» **Work to be completed**:
Please reproduce the entries below exactly, starting at the first line and ending with the line that holds "(642, 232) = (589, 206): brown".

Records from a collection:
....................

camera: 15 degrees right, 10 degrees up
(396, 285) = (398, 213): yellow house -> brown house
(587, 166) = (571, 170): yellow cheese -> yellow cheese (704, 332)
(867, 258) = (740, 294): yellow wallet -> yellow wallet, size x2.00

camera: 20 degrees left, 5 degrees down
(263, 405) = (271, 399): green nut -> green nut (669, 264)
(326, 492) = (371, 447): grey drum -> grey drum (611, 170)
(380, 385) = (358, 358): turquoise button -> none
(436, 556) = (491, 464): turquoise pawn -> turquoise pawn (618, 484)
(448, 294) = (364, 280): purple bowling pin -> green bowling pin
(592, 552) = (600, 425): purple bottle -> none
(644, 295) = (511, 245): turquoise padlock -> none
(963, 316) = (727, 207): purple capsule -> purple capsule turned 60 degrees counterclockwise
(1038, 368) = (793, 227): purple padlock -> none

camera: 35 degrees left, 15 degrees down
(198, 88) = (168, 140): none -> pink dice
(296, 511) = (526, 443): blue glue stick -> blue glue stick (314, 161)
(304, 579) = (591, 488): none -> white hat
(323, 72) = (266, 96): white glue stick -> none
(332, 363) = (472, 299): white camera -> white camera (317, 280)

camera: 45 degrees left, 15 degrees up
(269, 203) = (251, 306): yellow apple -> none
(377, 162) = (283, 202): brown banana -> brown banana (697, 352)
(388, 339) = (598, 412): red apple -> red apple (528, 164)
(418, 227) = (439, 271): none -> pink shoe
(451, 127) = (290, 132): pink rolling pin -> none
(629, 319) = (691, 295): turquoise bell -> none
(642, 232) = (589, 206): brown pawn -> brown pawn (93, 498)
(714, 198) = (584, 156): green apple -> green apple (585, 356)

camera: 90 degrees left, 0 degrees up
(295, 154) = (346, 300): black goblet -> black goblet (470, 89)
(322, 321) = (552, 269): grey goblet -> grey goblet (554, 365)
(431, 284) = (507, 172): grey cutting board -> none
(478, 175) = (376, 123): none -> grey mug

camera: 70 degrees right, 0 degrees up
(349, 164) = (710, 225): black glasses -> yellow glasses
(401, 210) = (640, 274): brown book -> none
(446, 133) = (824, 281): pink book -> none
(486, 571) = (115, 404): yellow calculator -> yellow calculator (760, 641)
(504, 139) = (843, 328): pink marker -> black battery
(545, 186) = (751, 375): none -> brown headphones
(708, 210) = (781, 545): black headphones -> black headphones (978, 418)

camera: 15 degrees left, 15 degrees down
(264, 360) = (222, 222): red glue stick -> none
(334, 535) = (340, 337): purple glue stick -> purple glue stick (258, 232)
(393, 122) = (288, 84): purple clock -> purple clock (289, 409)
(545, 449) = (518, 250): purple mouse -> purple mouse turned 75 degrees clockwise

....................

» **Exercise solution**:
camera: 15 degrees right, 10 degrees up
(396, 285) = (398, 213): yellow house -> brown house
(587, 166) = (571, 170): yellow cheese -> yellow cheese (704, 332)
(867, 258) = (740, 294): yellow wallet -> yellow wallet, size x2.00

camera: 20 degrees left, 5 degrees down
(263, 405) = (271, 399): green nut -> green nut (669, 264)
(326, 492) = (371, 447): grey drum -> grey drum (611, 170)
(380, 385) = (358, 358): turquoise button -> none
(436, 556) = (491, 464): turquoise pawn -> turquoise pawn (618, 484)
(448, 294) = (364, 280): purple bowling pin -> green bowling pin
(592, 552) = (600, 425): purple bottle -> none
(644, 295) = (511, 245): turquoise padlock -> none
(963, 316) = (727, 207): purple capsule -> purple capsule turned 60 degrees counterclockwise
(1038, 368) = (793, 227): purple padlock -> none

camera: 35 degrees left, 15 degrees down
(198, 88) = (168, 140): none -> pink dice
(296, 511) = (526, 443): blue glue stick -> blue glue stick (314, 161)
(304, 579) = (591, 488): none -> white hat
(323, 72) = (266, 96): white glue stick -> none
(332, 363) = (472, 299): white camera -> white camera (317, 280)

camera: 45 degrees left, 15 degrees up
(269, 203) = (251, 306): yellow apple -> none
(377, 162) = (283, 202): brown banana -> brown banana (697, 352)
(388, 339) = (598, 412): red apple -> red apple (528, 164)
(418, 227) = (439, 271): none -> pink shoe
(451, 127) = (290, 132): pink rolling pin -> none
(629, 319) = (691, 295): turquoise bell -> none
(642, 232) = (589, 206): brown pawn -> brown pawn (93, 498)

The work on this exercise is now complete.